- _The problem_
Skip the images. Copy the records exactly as written.

- _Supplied material_

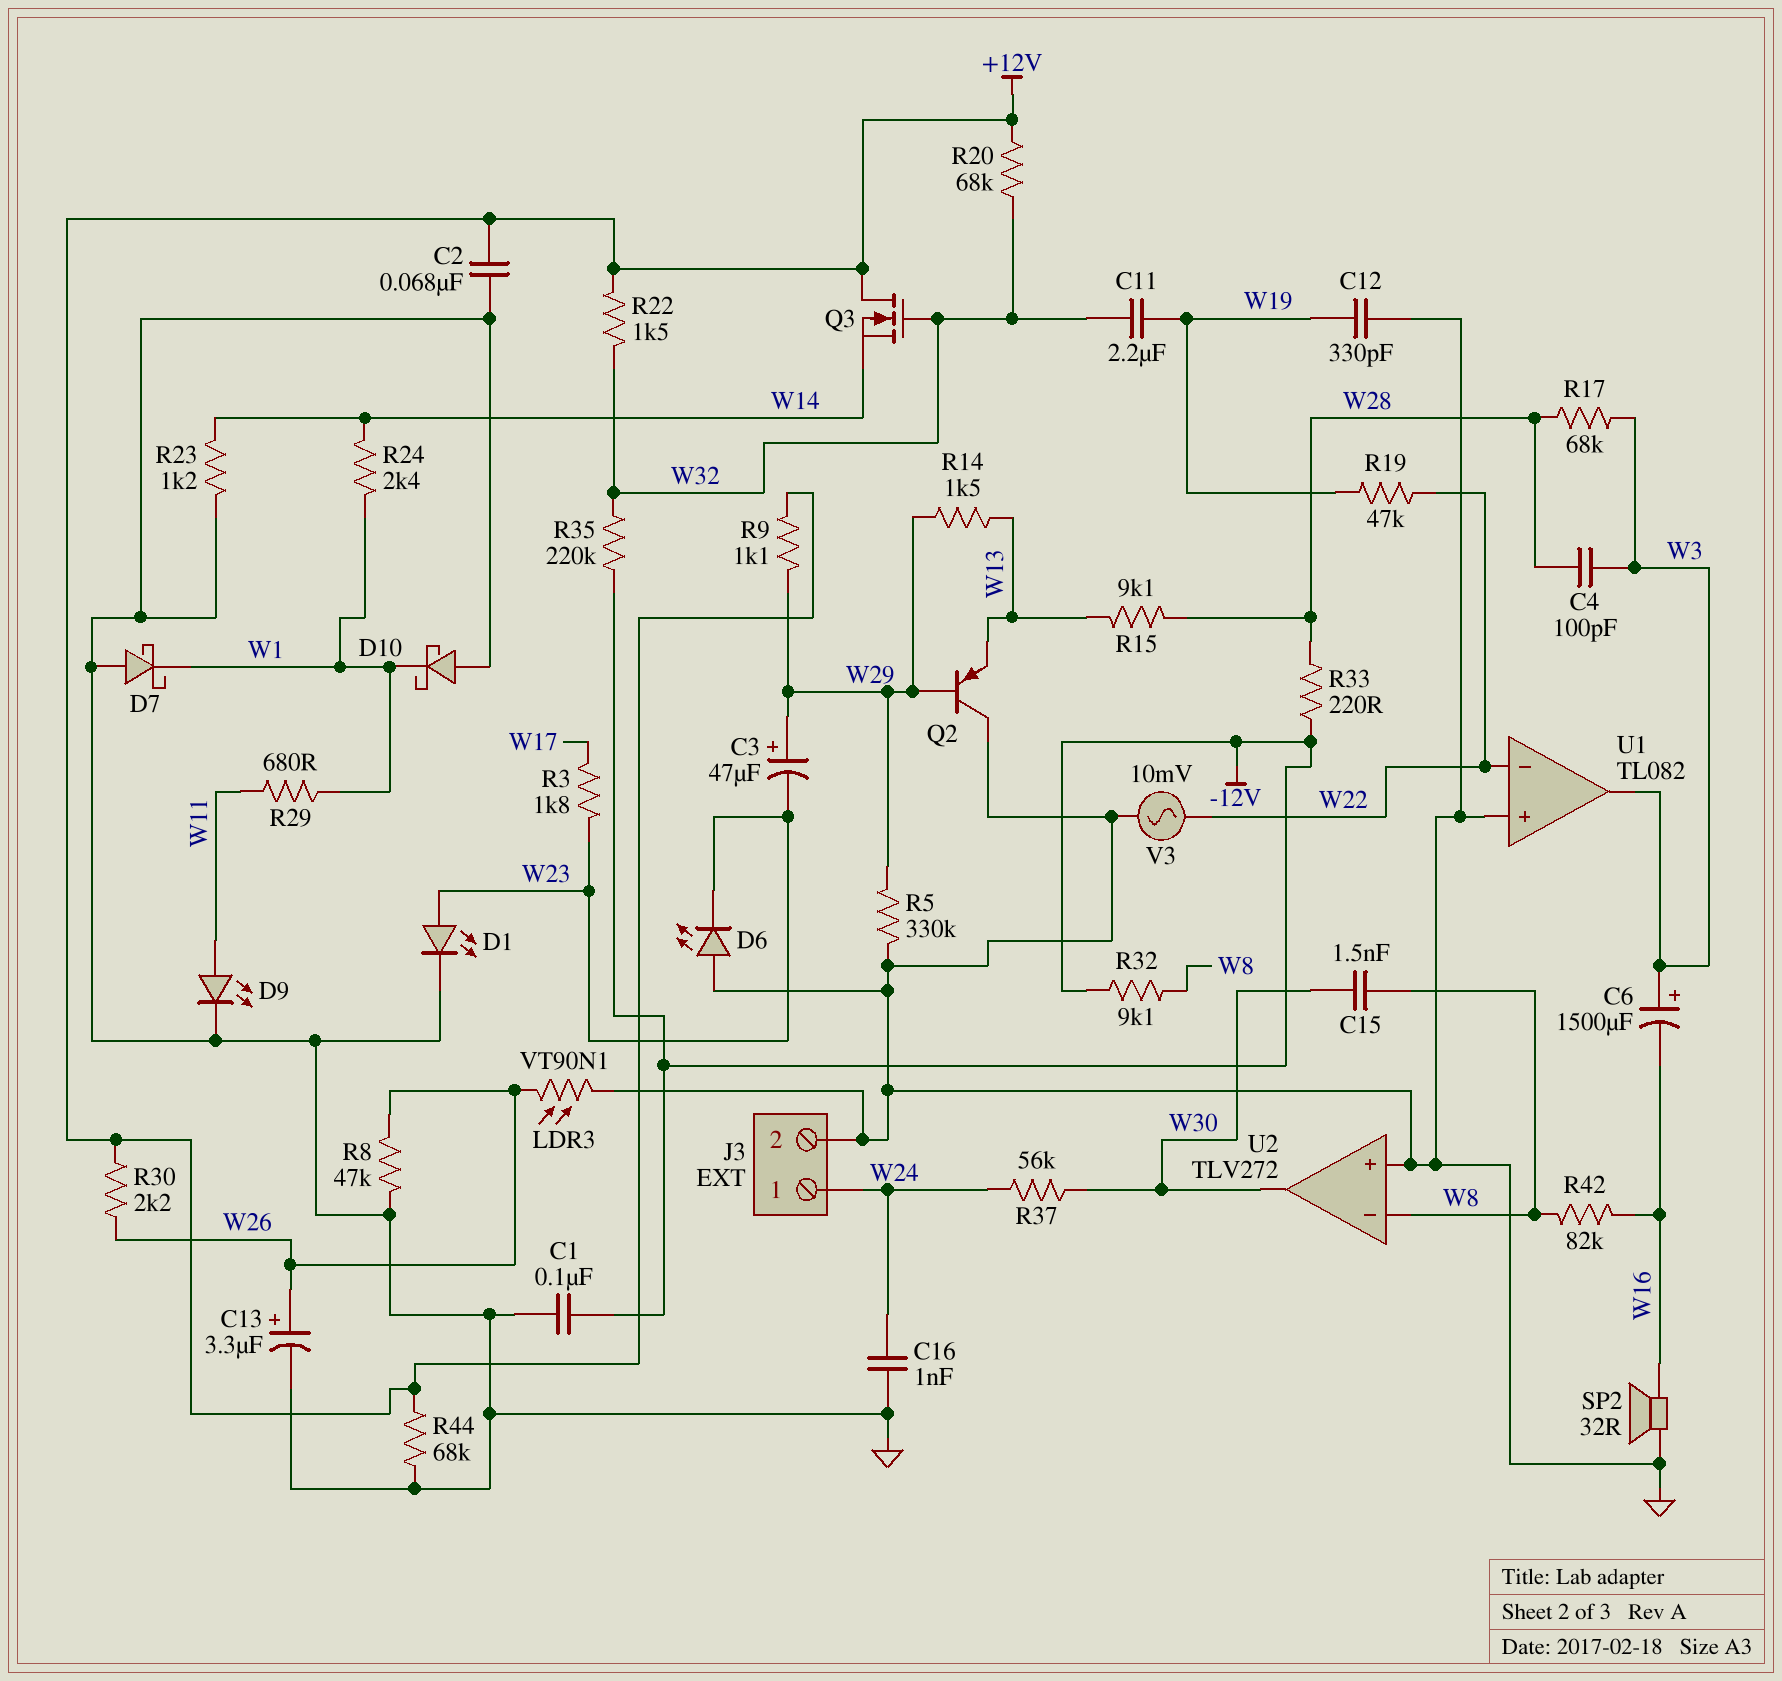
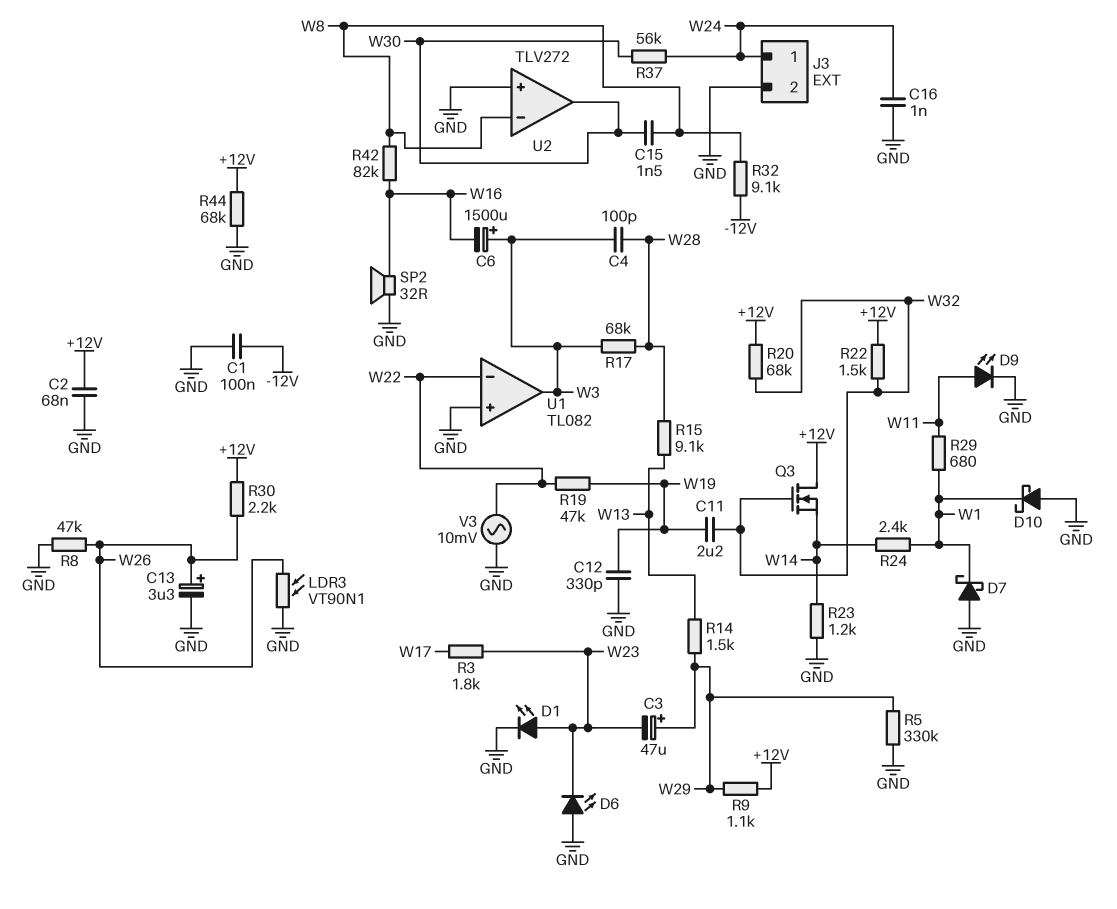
Q2: PNP (B W29, C GND, E W13) -> none
R33: 220 (-12V, W28) -> none
R35: 220k (-12V, W32) -> none

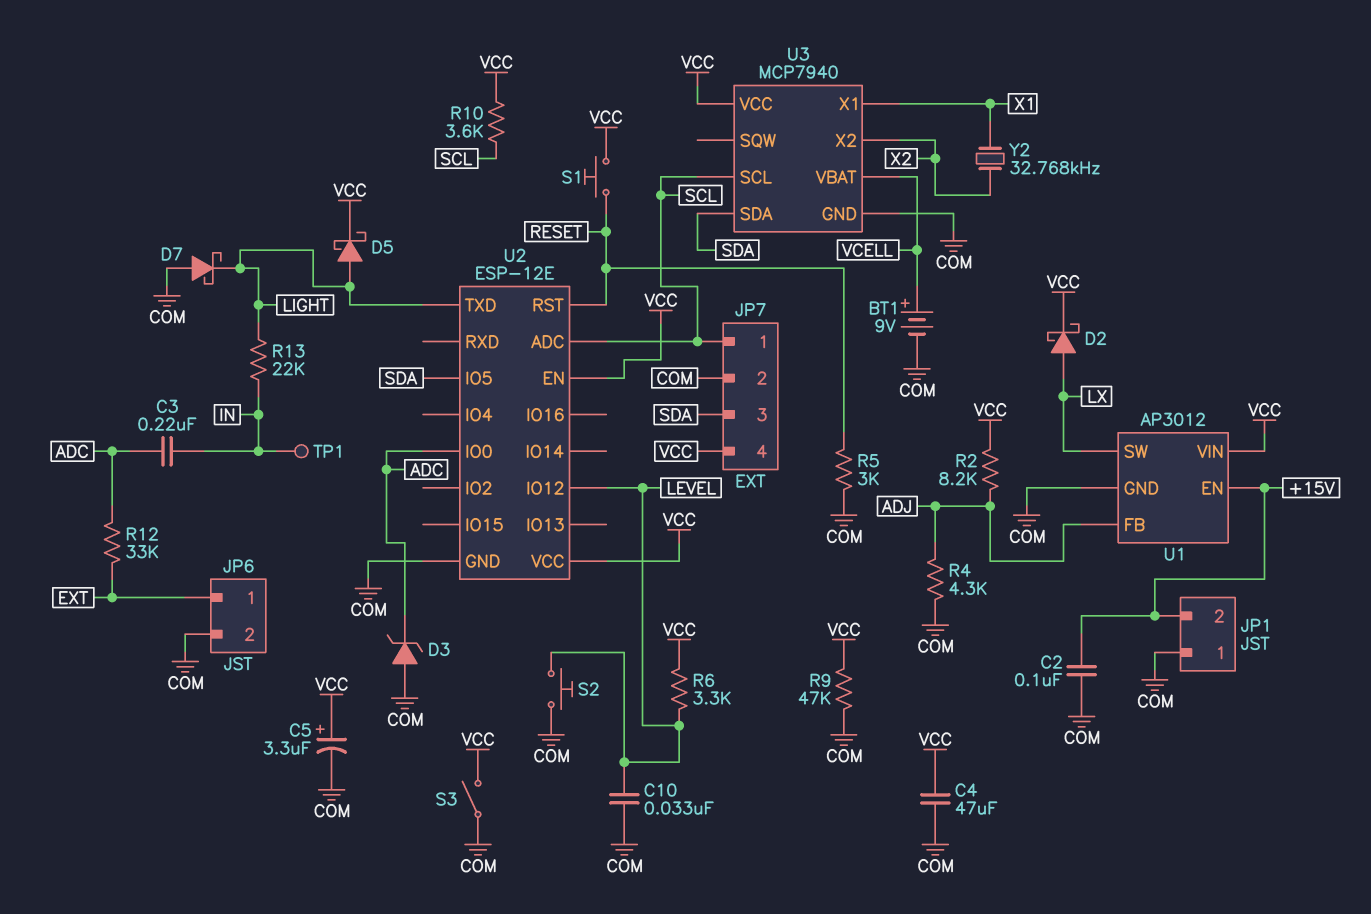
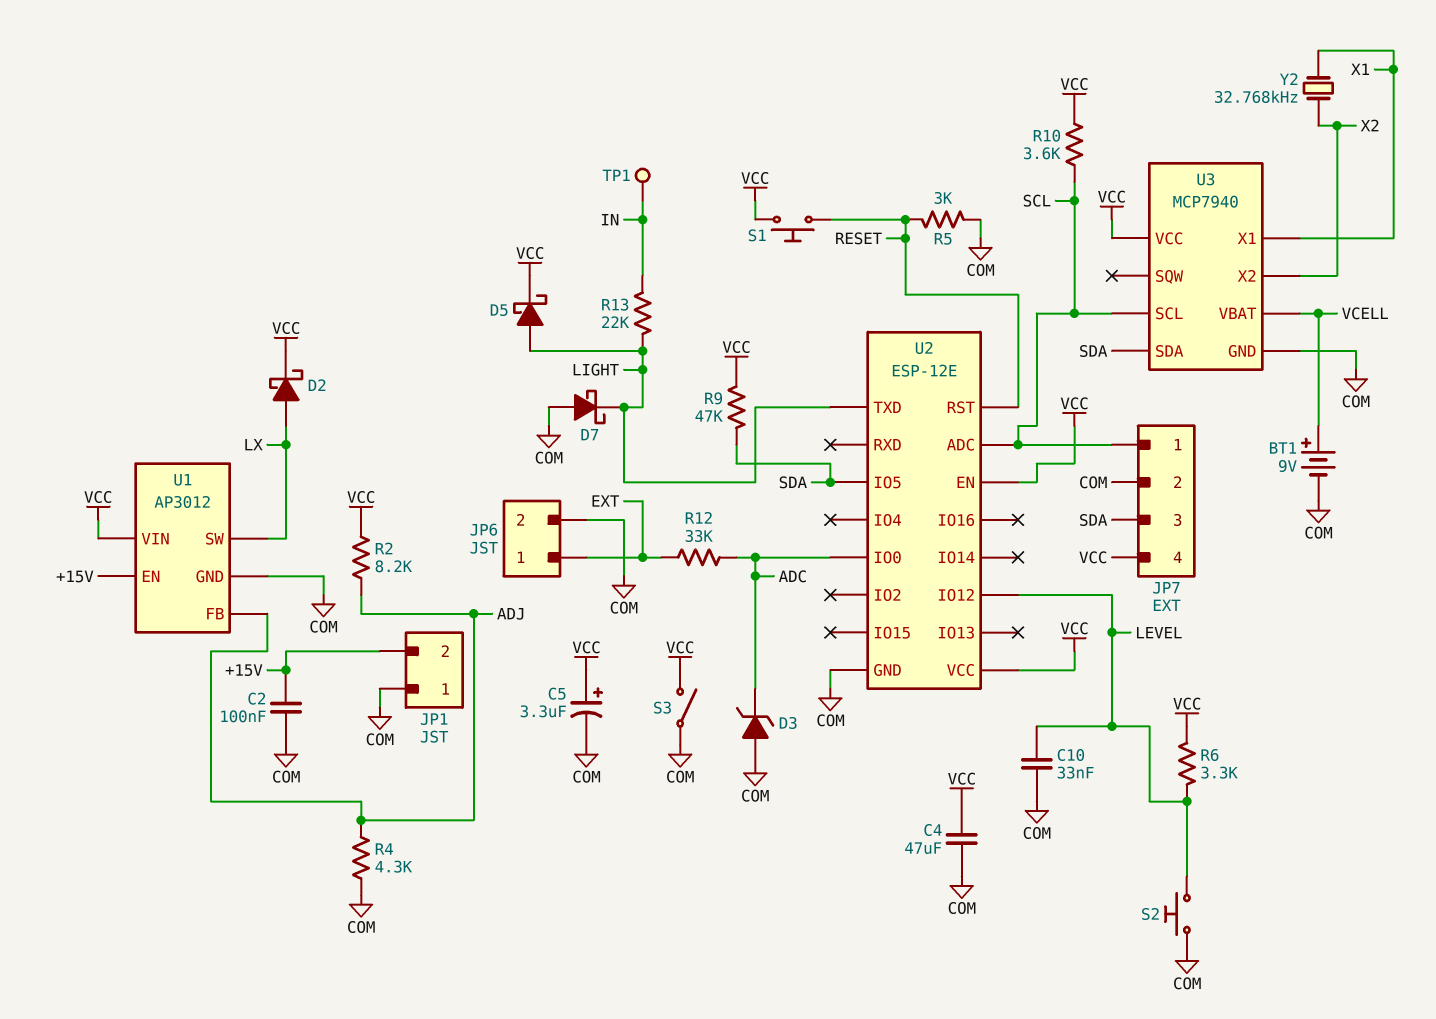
C3: 220nF (ADC, IN) -> none
R9: 47k (COM, VCC) -> 47k (SDA, VCC)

- _Solution for this task_
Q2: PNP (B W29, C GND, E W13) -> none
R33: 220 (-12V, W28) -> none
R35: 220k (-12V, W32) -> none

C3: 220nF (ADC, IN) -> none
R9: 47k (COM, VCC) -> 47k (SDA, VCC)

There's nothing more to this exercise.